How to complete this task — Below are some records. Write out exactly their lines from the one with "R13: none -> 2.7k (n10, n22)" through the one with "U2 pin VM: VDD -> none", and leave the pictures behind.

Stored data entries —
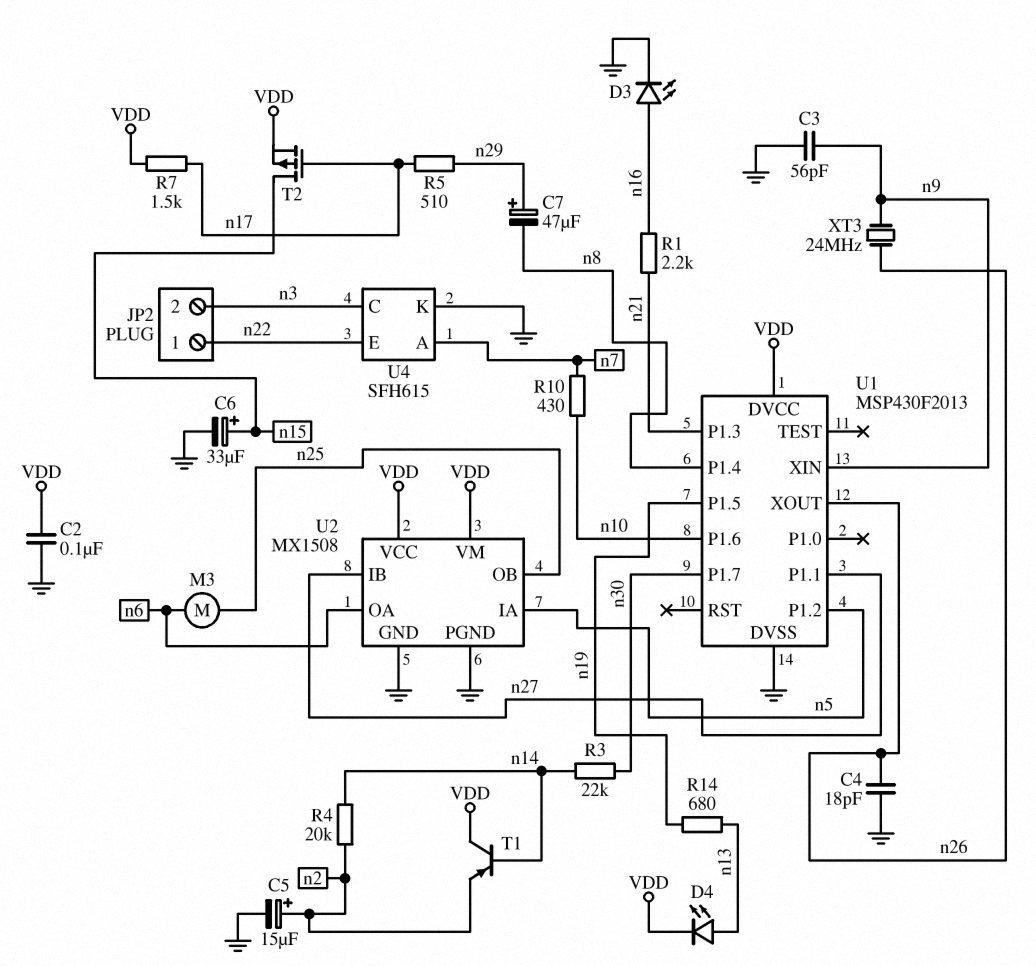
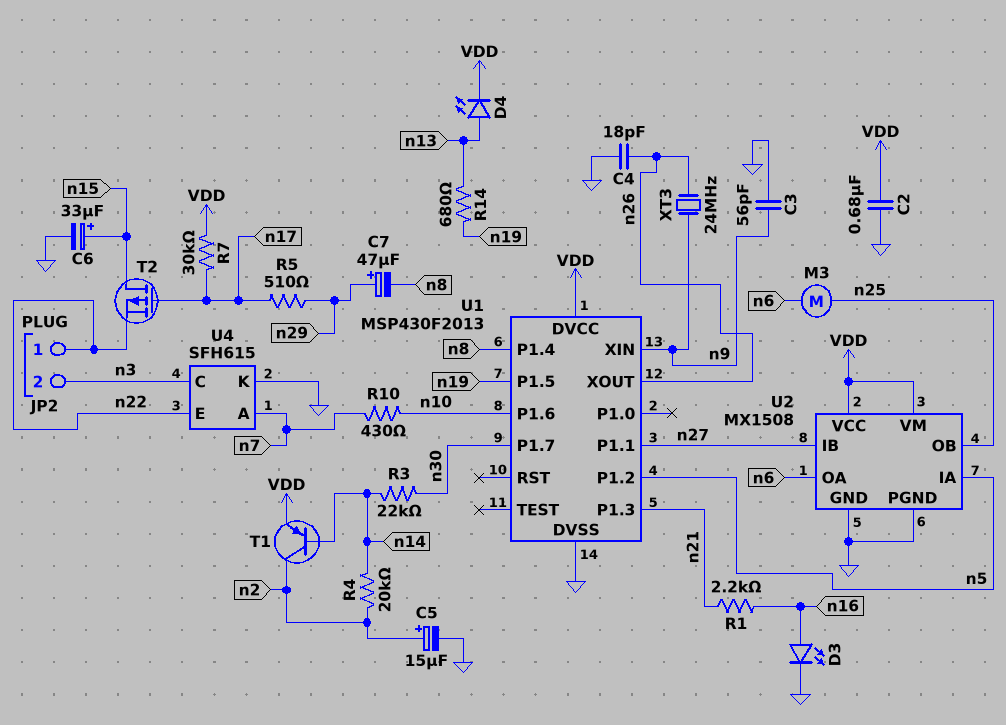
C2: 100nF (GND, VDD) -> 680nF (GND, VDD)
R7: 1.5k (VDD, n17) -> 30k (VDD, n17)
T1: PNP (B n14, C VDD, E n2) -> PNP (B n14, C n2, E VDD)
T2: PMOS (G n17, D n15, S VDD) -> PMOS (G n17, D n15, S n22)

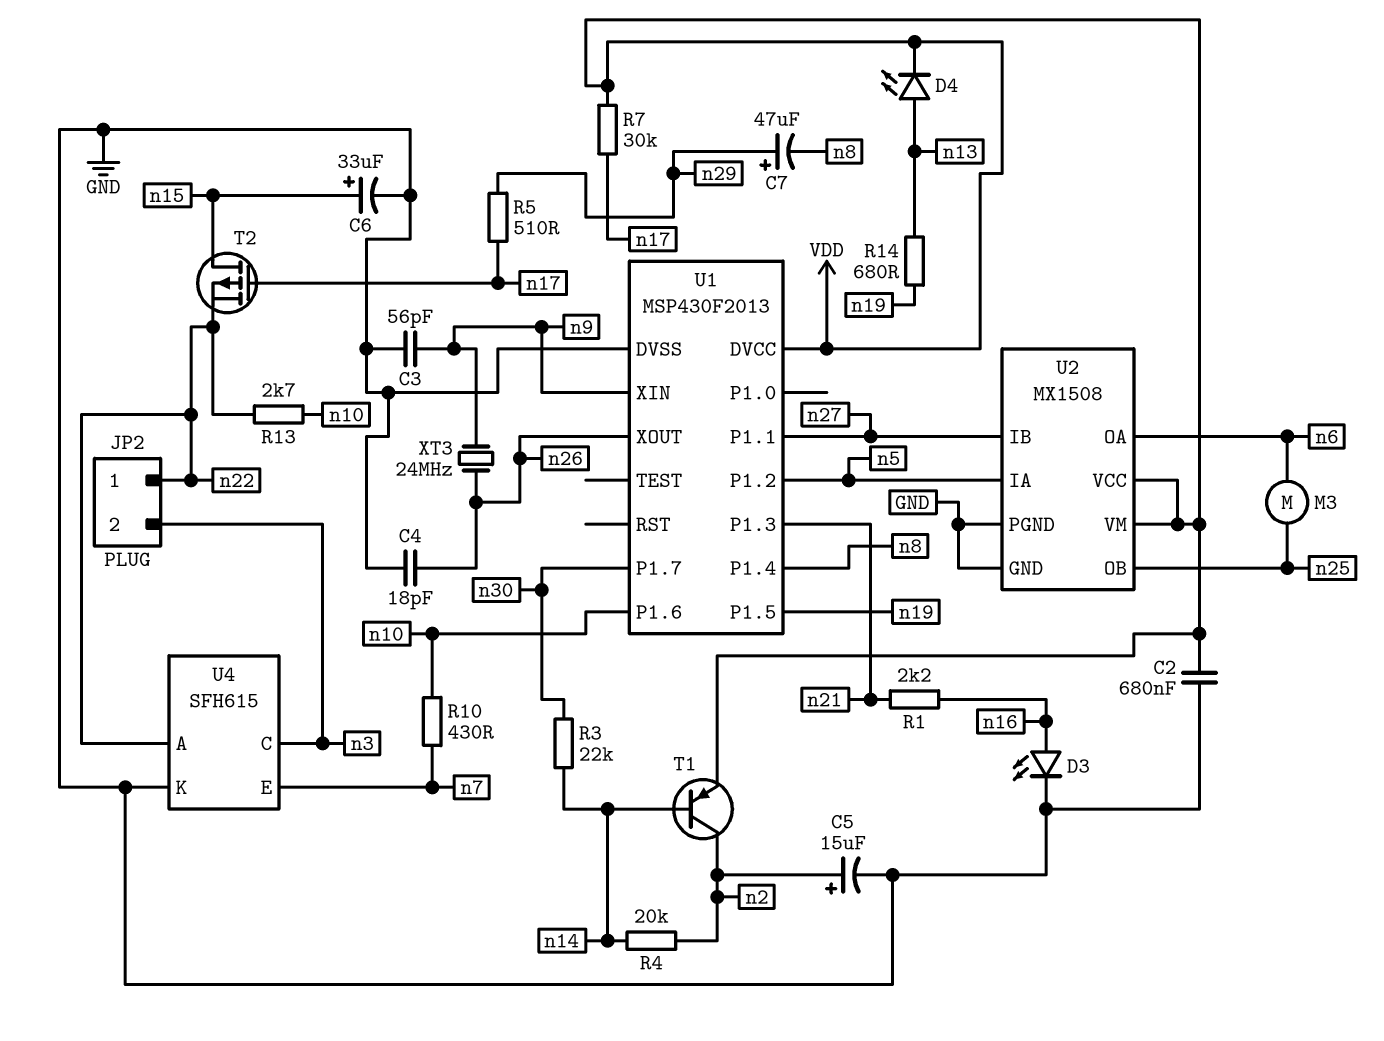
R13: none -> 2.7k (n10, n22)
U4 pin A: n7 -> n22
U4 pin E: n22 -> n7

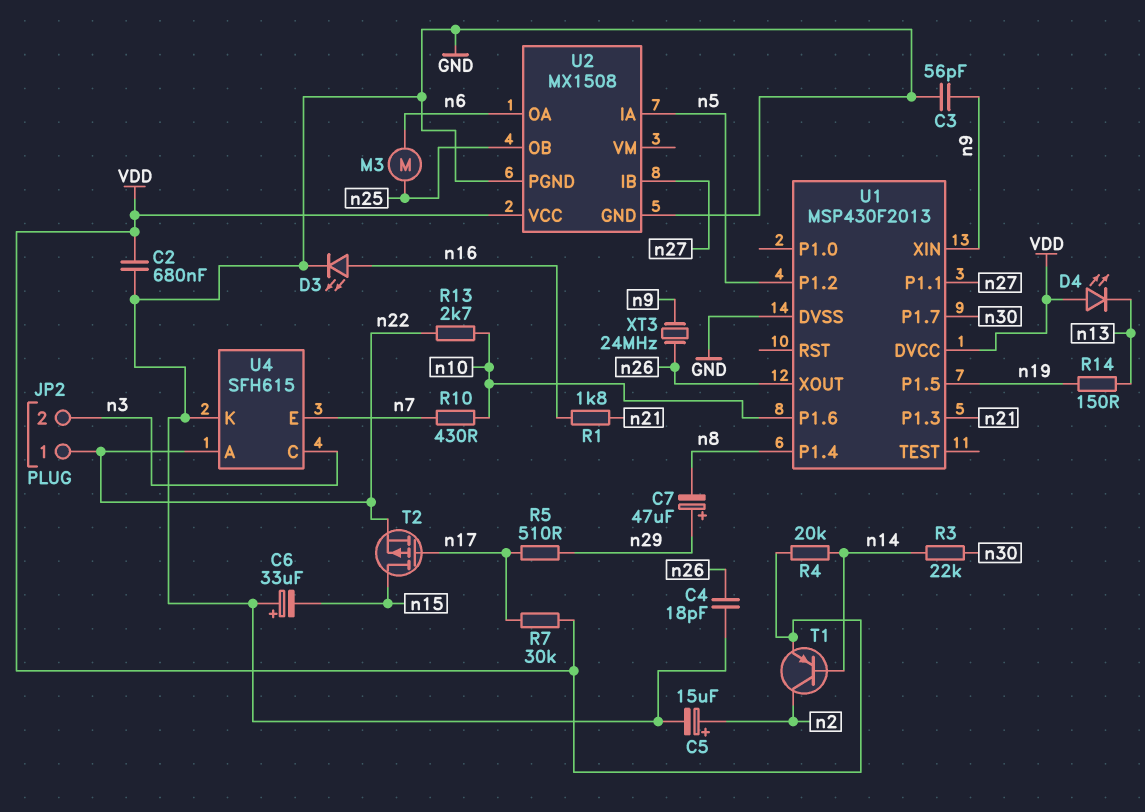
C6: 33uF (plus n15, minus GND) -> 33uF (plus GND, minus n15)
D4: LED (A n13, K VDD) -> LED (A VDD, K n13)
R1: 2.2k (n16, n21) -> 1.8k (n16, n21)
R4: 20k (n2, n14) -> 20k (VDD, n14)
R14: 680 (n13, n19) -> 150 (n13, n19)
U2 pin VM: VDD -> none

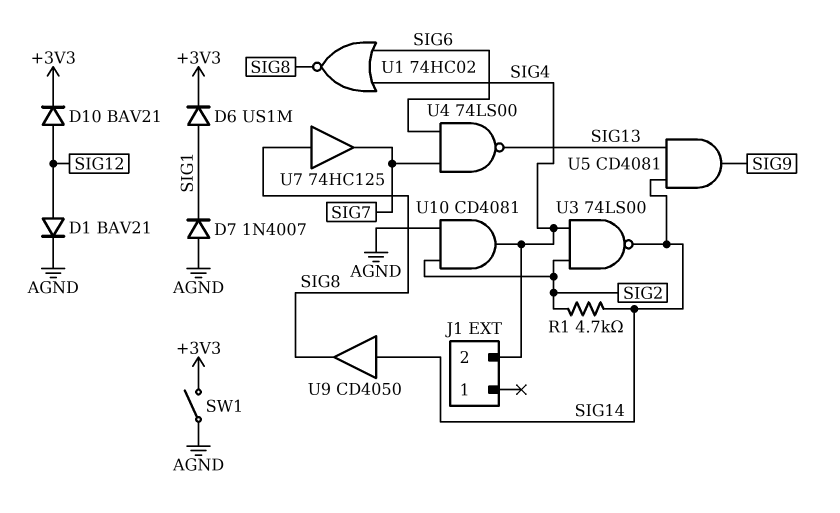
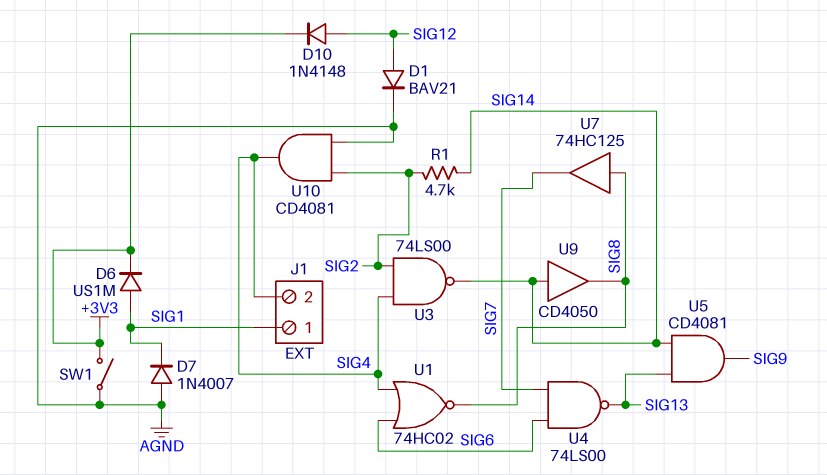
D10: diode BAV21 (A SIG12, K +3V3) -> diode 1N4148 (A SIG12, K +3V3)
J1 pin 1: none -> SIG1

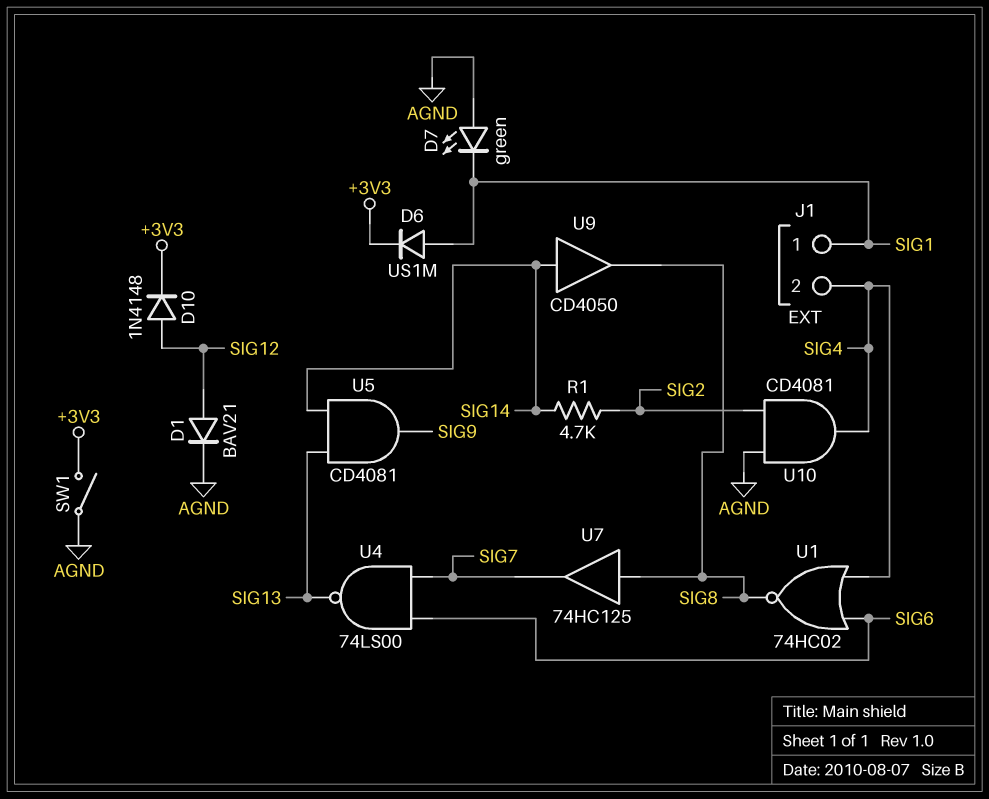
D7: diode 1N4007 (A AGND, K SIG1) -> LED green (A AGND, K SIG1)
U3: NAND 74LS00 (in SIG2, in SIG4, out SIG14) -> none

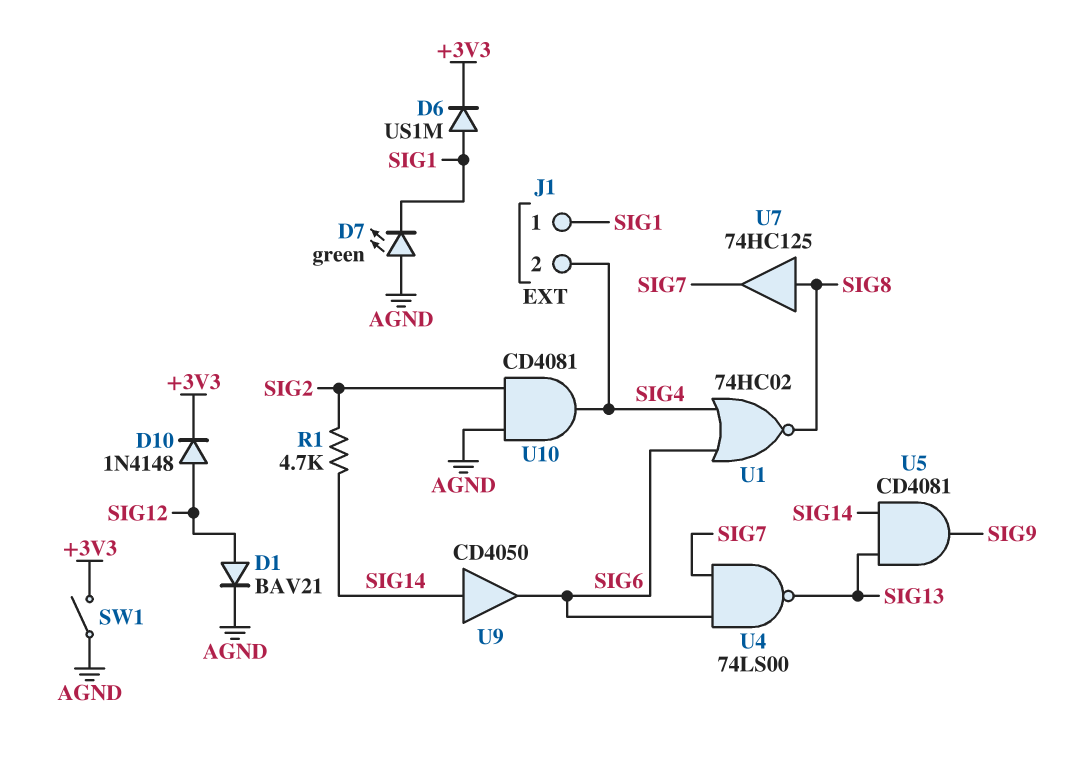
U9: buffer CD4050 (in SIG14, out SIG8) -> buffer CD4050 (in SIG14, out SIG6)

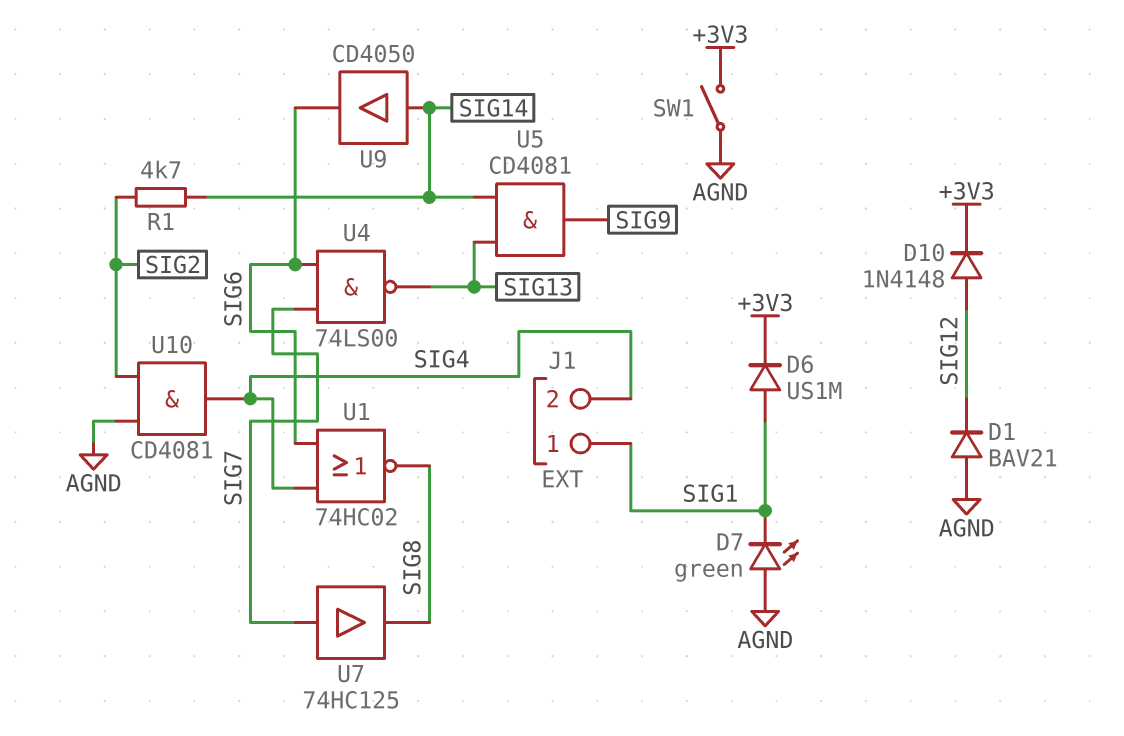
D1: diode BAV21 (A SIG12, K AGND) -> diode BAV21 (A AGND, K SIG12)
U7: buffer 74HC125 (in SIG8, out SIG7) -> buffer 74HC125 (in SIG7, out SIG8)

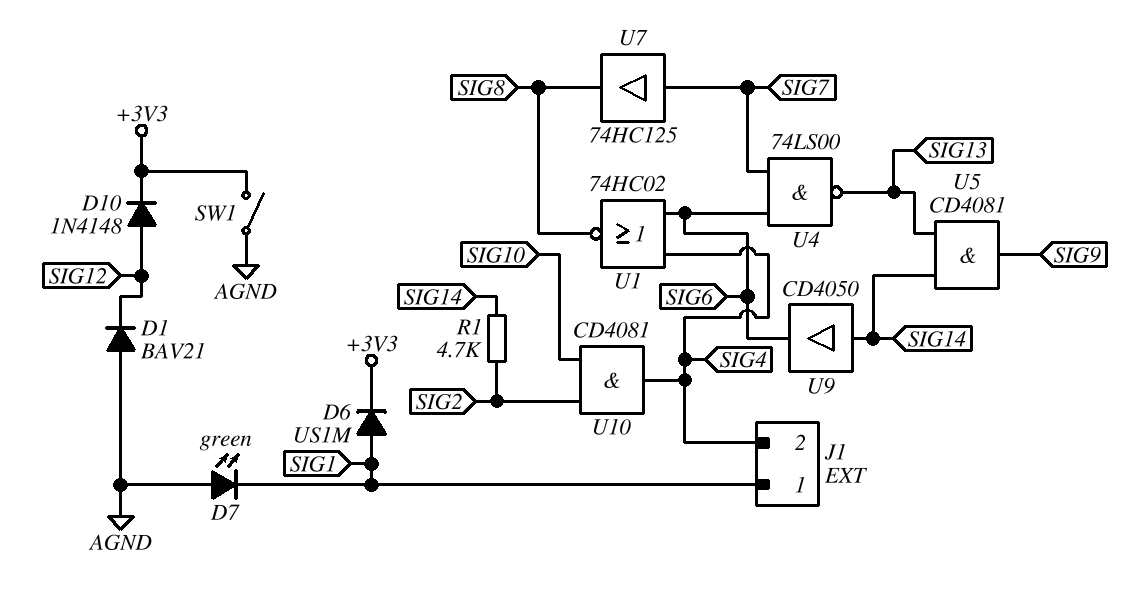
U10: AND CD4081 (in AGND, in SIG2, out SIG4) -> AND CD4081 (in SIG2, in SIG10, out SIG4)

Result —
R13: none -> 2.7k (n10, n22)
U4 pin A: n7 -> n22
U4 pin E: n22 -> n7

C6: 33uF (plus n15, minus GND) -> 33uF (plus GND, minus n15)
D4: LED (A n13, K VDD) -> LED (A VDD, K n13)
R1: 2.2k (n16, n21) -> 1.8k (n16, n21)
R4: 20k (n2, n14) -> 20k (VDD, n14)
R14: 680 (n13, n19) -> 150 (n13, n19)
U2 pin VM: VDD -> none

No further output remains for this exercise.